**** Dataset content
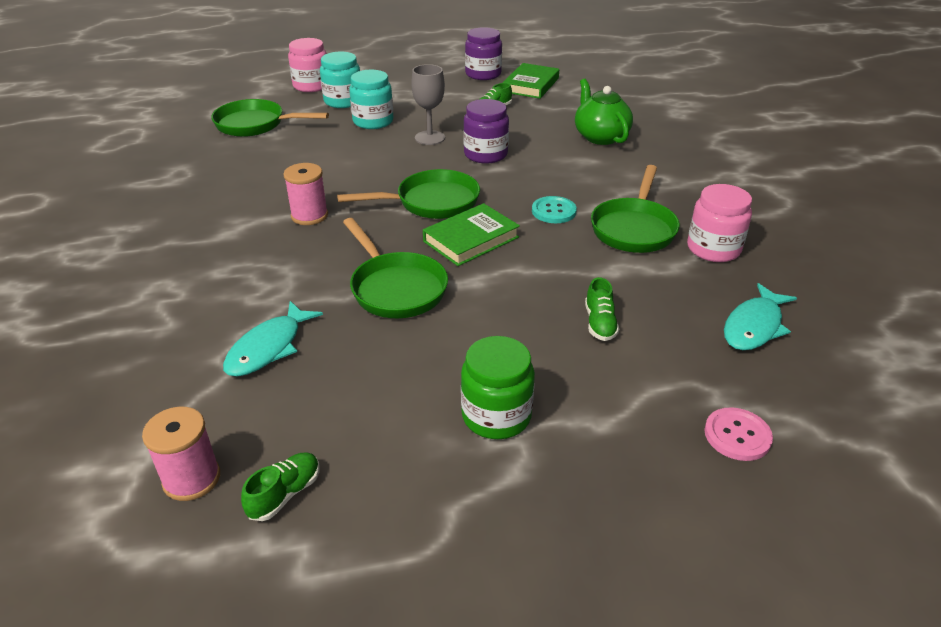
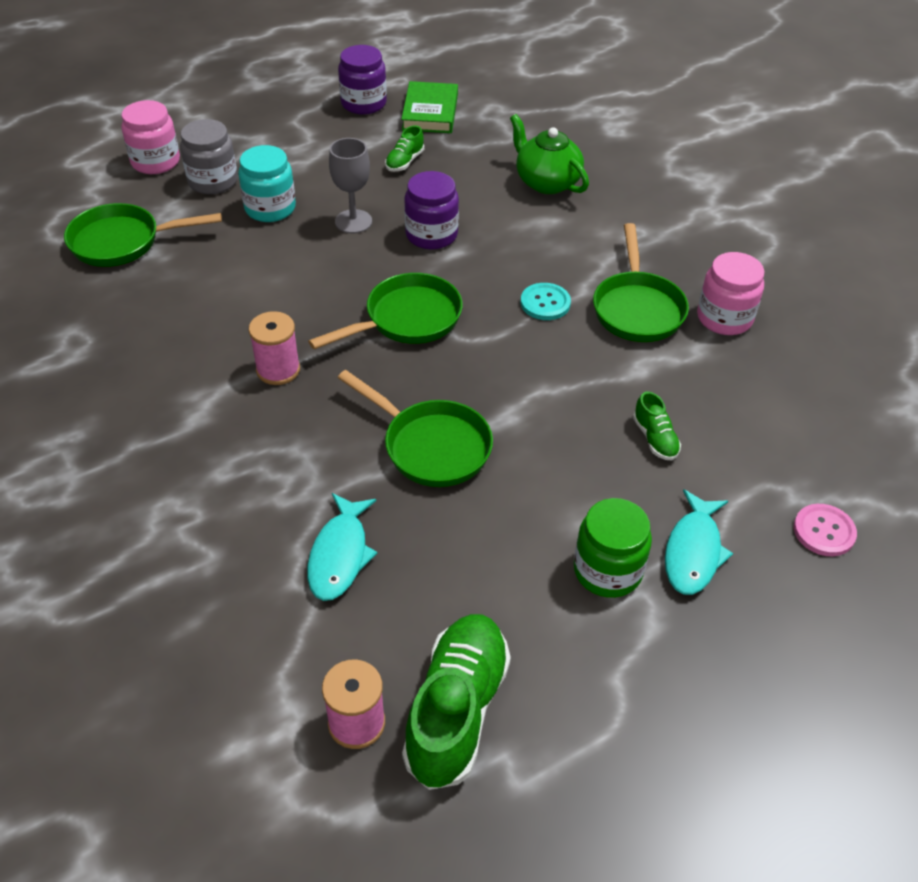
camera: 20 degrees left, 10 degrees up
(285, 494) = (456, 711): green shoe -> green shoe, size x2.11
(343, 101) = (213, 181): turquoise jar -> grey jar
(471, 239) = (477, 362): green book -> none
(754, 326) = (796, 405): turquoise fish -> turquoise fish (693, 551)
********
**** Dataset content
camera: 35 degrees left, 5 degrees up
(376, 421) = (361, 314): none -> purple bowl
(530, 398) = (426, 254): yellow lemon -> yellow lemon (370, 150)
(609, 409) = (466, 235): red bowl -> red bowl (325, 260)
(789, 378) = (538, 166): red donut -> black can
********
Begin at the line above that has "(530, 398) = (426, 254): yellow" and stop after the line that has "(789, 378) = (538, 166): red", copying each line exactly and adding nothing else.

(530, 398) = (426, 254): yellow lemon -> yellow lemon (370, 150)
(609, 409) = (466, 235): red bowl -> red bowl (325, 260)
(789, 378) = (538, 166): red donut -> black can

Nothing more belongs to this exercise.